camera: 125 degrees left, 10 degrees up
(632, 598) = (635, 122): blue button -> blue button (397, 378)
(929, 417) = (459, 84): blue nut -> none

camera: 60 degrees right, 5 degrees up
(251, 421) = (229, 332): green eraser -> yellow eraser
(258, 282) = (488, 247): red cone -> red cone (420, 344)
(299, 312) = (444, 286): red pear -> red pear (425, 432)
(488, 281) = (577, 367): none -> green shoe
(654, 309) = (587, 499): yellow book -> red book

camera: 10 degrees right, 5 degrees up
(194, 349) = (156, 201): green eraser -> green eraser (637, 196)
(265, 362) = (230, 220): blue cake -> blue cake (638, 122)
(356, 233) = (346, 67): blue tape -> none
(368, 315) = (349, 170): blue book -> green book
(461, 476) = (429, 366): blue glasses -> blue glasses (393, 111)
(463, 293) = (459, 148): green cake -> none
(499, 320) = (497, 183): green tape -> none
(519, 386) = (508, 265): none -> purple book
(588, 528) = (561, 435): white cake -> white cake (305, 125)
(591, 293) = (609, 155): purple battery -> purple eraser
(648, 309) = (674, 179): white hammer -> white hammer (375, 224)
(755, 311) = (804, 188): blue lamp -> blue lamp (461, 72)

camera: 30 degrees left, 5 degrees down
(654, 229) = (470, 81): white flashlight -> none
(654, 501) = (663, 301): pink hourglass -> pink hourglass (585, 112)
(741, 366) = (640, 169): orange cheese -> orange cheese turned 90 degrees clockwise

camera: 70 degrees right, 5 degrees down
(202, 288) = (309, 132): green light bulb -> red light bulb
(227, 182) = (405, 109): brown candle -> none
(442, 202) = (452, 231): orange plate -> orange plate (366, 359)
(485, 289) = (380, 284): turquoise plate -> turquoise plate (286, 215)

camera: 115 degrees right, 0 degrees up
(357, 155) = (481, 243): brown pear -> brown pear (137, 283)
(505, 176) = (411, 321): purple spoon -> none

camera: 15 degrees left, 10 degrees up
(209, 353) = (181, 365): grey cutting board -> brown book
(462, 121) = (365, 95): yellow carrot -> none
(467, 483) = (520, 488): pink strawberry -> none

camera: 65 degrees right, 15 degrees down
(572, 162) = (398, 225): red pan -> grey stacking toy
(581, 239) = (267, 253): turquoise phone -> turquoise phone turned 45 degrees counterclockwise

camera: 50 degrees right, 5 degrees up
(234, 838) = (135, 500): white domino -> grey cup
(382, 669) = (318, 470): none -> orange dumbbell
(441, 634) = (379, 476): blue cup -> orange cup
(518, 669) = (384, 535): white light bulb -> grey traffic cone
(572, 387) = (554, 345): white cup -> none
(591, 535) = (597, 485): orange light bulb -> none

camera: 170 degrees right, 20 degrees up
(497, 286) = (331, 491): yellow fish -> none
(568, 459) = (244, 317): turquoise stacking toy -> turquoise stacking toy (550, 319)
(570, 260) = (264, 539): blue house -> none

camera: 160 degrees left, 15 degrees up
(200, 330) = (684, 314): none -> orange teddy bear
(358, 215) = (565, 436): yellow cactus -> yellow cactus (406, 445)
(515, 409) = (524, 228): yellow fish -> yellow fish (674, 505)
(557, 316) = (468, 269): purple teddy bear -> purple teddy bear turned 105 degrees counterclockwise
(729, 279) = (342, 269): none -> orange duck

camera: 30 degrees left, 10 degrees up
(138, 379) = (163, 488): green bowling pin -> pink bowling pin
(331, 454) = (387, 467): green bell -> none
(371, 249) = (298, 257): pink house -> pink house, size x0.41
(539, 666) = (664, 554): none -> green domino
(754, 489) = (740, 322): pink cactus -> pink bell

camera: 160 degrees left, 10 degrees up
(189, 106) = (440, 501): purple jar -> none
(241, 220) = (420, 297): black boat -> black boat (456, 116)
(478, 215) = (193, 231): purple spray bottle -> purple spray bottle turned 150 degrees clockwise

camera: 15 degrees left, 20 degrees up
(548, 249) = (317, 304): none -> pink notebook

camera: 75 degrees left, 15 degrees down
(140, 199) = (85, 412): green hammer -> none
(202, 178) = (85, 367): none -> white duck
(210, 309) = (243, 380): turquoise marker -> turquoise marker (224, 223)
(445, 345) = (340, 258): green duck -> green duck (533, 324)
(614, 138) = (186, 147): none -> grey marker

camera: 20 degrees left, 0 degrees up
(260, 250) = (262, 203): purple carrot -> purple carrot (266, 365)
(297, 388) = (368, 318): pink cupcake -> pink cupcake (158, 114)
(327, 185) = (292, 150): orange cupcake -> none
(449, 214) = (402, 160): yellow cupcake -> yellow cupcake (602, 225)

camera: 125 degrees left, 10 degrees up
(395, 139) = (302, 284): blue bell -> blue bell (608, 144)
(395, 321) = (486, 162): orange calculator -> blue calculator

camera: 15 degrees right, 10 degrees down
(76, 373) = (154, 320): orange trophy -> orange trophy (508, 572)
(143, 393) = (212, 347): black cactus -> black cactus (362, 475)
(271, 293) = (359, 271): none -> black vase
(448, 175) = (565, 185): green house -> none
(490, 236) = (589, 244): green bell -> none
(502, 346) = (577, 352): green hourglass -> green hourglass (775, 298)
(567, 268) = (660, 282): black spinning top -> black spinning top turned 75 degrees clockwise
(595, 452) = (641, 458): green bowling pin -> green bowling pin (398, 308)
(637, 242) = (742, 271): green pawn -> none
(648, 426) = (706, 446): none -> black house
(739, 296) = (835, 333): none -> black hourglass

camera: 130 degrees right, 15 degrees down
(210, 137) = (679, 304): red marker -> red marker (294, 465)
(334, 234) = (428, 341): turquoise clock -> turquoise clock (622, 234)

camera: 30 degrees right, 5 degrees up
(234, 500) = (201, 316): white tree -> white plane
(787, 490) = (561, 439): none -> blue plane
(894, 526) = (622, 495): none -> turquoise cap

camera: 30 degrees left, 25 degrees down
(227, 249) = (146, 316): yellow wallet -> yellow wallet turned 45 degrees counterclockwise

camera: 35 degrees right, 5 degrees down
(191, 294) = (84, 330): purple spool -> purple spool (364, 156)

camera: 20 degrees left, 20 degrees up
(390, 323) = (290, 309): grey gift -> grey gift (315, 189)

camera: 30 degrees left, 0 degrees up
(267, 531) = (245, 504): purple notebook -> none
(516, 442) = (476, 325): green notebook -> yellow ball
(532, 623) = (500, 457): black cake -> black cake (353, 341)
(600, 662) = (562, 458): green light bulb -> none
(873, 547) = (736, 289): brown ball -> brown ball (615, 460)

- _Try it_
From the line holding "(390, 323) = (290, 309): grey" to the final line of the data, output each line exactly and nothing more.

- _Exercise response_
(390, 323) = (290, 309): grey gift -> grey gift (315, 189)

camera: 30 degrees left, 0 degrees up
(267, 531) = (245, 504): purple notebook -> none
(516, 442) = (476, 325): green notebook -> yellow ball
(532, 623) = (500, 457): black cake -> black cake (353, 341)
(600, 662) = (562, 458): green light bulb -> none
(873, 547) = (736, 289): brown ball -> brown ball (615, 460)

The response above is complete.